The pictures are to be omitted when the entries are reproduced exactly.
◇ ◇ ◇ ◇
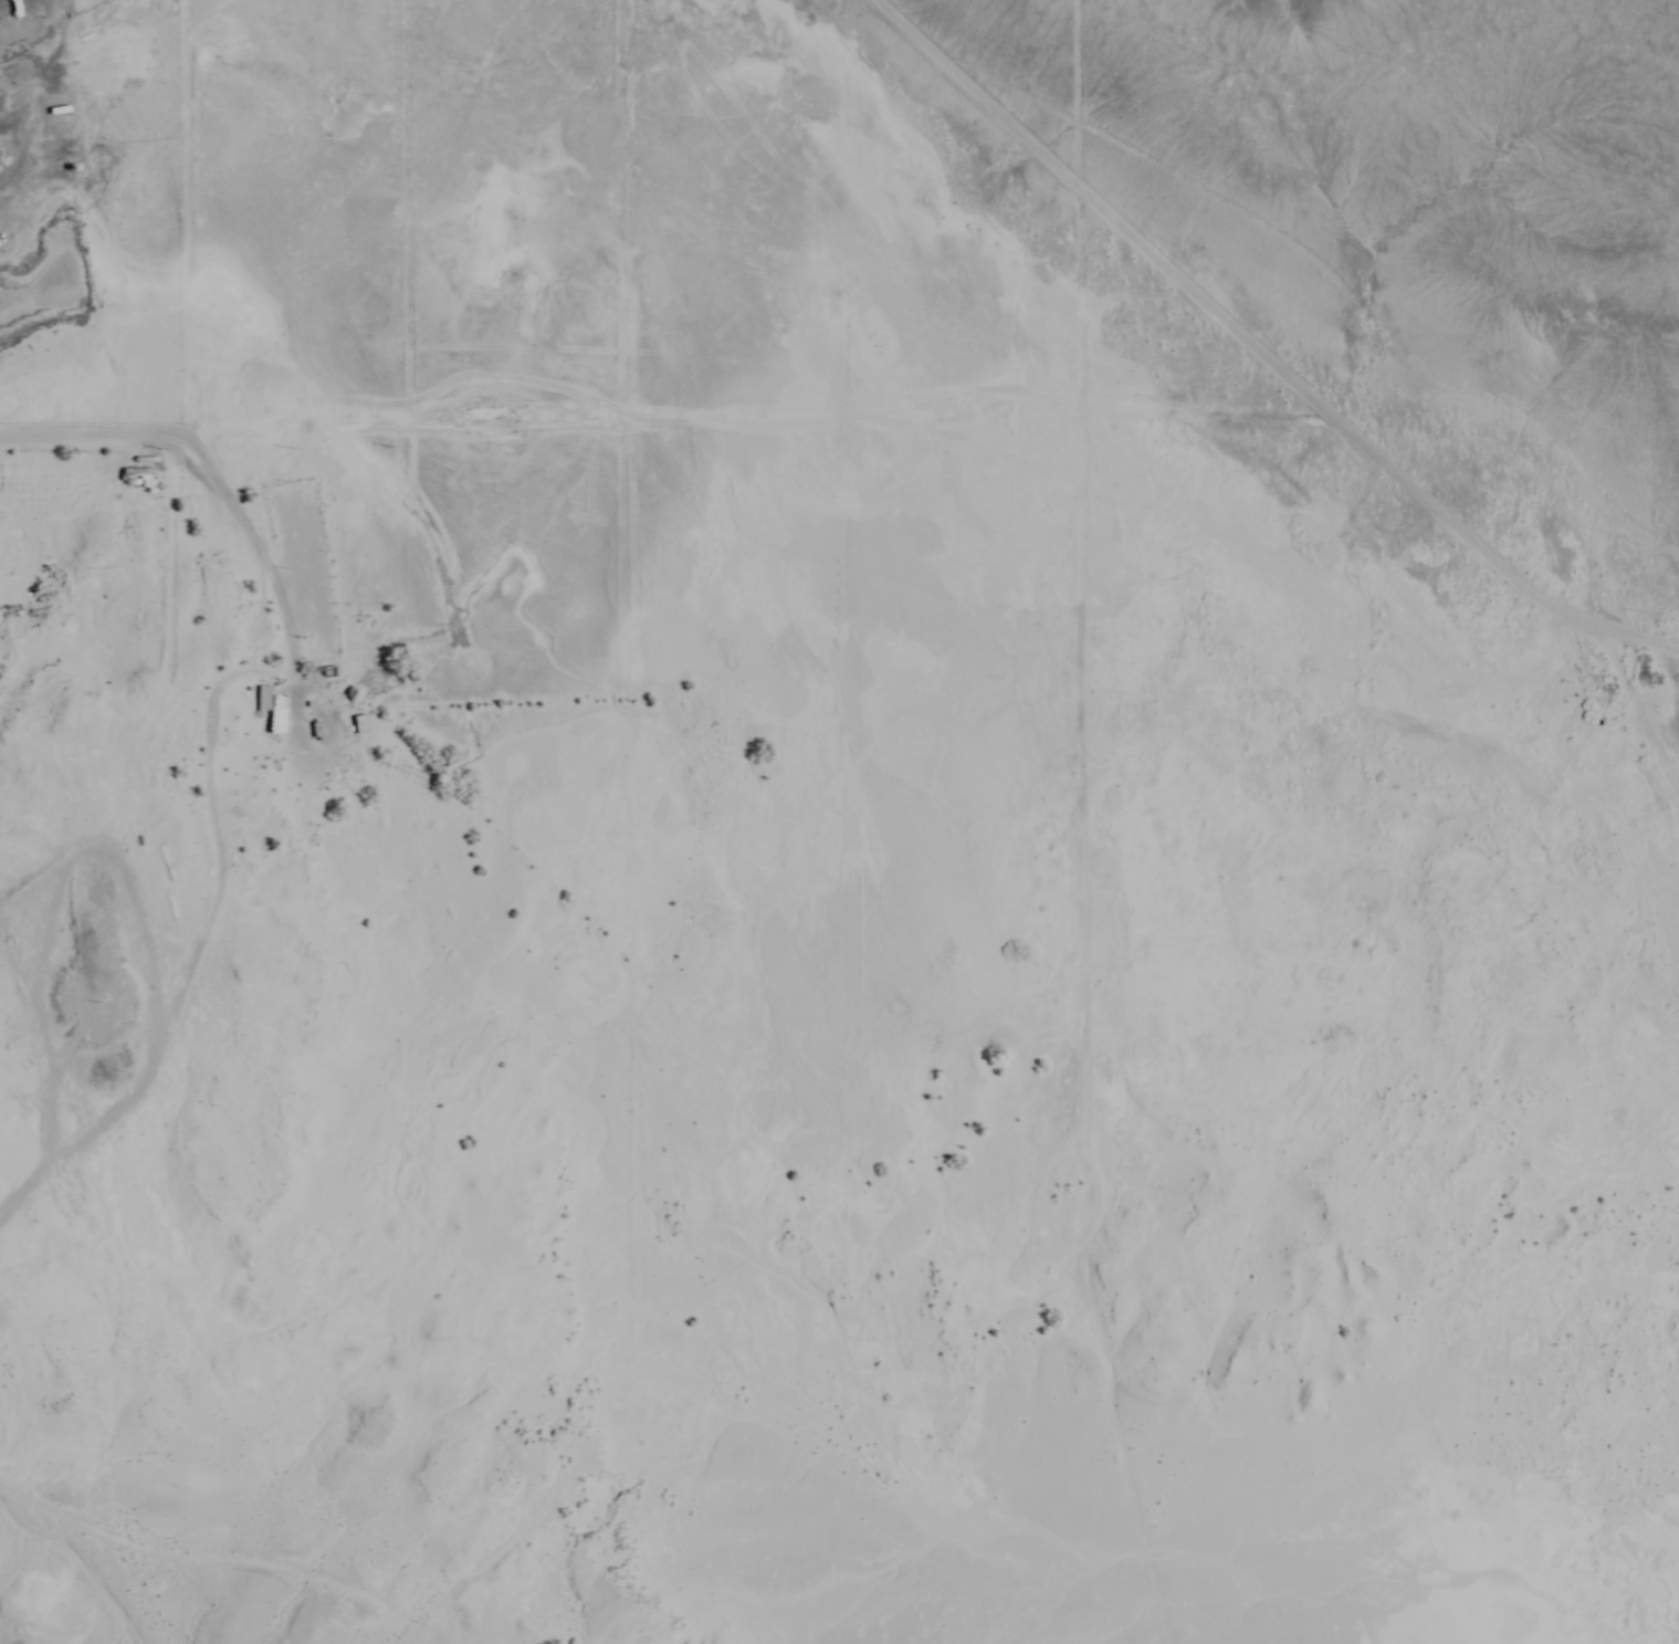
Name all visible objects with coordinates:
road: (41, 41)
road: (1258, 353)
road: (604, 401)
road: (949, 434)
building: (133, 475)
road: (258, 537)
building: (271, 707)
road: (167, 1022)
road: (184, 1559)

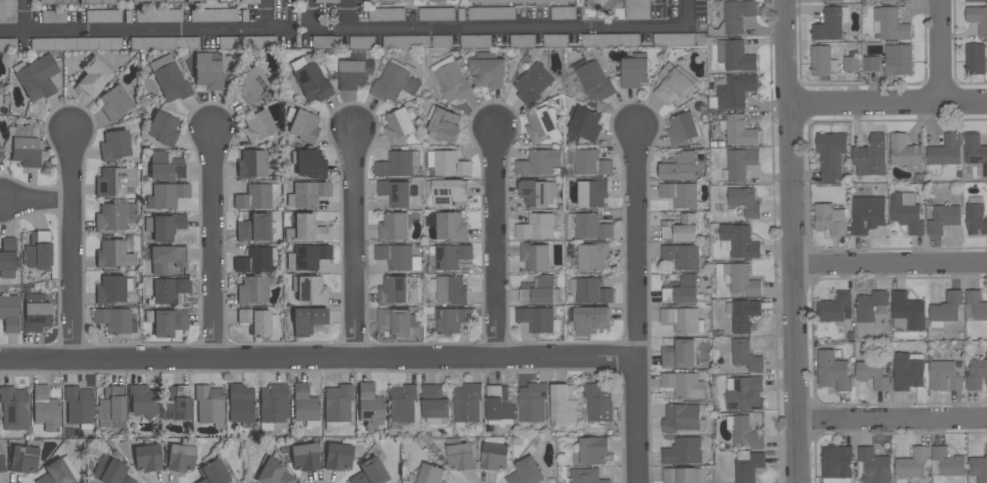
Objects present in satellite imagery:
◇ ◇ ◇ ◇
> **WRITTEN RESPONSE**
Name all visible objects with coordinates:
road: (41, 41)
road: (1258, 353)
road: (604, 401)
road: (949, 434)
building: (133, 475)
road: (258, 537)
building: (271, 707)
road: (167, 1022)
road: (184, 1559)

Objects present in satellite imagery:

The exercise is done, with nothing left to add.